**YOUR OBJECTIVE:** Transcribe exactly everything in the data below from the line containing "BARO pin SDA: D12 -> A1" down to the line containing "SONAR1 pin ECHO: 5V -> A4", both lines included and nothing further.

**INFORMATION:**

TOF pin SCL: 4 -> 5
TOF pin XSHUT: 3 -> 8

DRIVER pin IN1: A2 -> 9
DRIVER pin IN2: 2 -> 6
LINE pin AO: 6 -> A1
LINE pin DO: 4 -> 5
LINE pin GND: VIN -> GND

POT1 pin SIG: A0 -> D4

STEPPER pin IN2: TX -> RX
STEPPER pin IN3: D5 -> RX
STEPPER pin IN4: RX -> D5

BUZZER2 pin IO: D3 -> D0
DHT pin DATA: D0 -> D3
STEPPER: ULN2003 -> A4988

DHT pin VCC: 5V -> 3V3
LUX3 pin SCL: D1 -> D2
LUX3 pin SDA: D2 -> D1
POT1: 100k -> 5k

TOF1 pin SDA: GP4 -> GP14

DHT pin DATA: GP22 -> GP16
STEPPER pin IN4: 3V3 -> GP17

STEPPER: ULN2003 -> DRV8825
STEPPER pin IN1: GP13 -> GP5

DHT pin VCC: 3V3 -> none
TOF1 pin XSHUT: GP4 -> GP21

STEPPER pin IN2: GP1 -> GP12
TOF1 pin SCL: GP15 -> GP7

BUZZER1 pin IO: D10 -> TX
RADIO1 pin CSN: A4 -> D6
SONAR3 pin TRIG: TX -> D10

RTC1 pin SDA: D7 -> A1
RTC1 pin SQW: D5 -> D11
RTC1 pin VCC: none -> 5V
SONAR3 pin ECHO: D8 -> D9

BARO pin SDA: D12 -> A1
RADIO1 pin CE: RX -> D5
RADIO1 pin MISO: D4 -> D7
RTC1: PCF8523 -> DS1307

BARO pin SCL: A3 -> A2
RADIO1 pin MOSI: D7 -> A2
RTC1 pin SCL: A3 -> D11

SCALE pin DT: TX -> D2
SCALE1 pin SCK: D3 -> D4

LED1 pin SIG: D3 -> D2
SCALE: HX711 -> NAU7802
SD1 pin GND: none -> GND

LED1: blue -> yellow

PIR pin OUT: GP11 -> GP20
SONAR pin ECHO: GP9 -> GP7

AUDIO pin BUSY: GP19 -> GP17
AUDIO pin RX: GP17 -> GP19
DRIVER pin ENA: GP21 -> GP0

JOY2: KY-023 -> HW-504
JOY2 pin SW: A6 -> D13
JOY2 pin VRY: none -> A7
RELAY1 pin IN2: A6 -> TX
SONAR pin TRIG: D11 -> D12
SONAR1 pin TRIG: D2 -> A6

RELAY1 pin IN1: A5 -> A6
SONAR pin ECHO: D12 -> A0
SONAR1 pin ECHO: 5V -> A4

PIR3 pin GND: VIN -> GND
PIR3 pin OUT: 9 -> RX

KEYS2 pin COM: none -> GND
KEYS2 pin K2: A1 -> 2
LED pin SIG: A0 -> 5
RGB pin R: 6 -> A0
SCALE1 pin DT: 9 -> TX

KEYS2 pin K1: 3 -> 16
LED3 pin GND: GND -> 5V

**REPLY TO THE EXERCISE:**
BARO pin SDA: D12 -> A1
RADIO1 pin CE: RX -> D5
RADIO1 pin MISO: D4 -> D7
RTC1: PCF8523 -> DS1307

BARO pin SCL: A3 -> A2
RADIO1 pin MOSI: D7 -> A2
RTC1 pin SCL: A3 -> D11

SCALE pin DT: TX -> D2
SCALE1 pin SCK: D3 -> D4

LED1 pin SIG: D3 -> D2
SCALE: HX711 -> NAU7802
SD1 pin GND: none -> GND

LED1: blue -> yellow

PIR pin OUT: GP11 -> GP20
SONAR pin ECHO: GP9 -> GP7

AUDIO pin BUSY: GP19 -> GP17
AUDIO pin RX: GP17 -> GP19
DRIVER pin ENA: GP21 -> GP0

JOY2: KY-023 -> HW-504
JOY2 pin SW: A6 -> D13
JOY2 pin VRY: none -> A7
RELAY1 pin IN2: A6 -> TX
SONAR pin TRIG: D11 -> D12
SONAR1 pin TRIG: D2 -> A6

RELAY1 pin IN1: A5 -> A6
SONAR pin ECHO: D12 -> A0
SONAR1 pin ECHO: 5V -> A4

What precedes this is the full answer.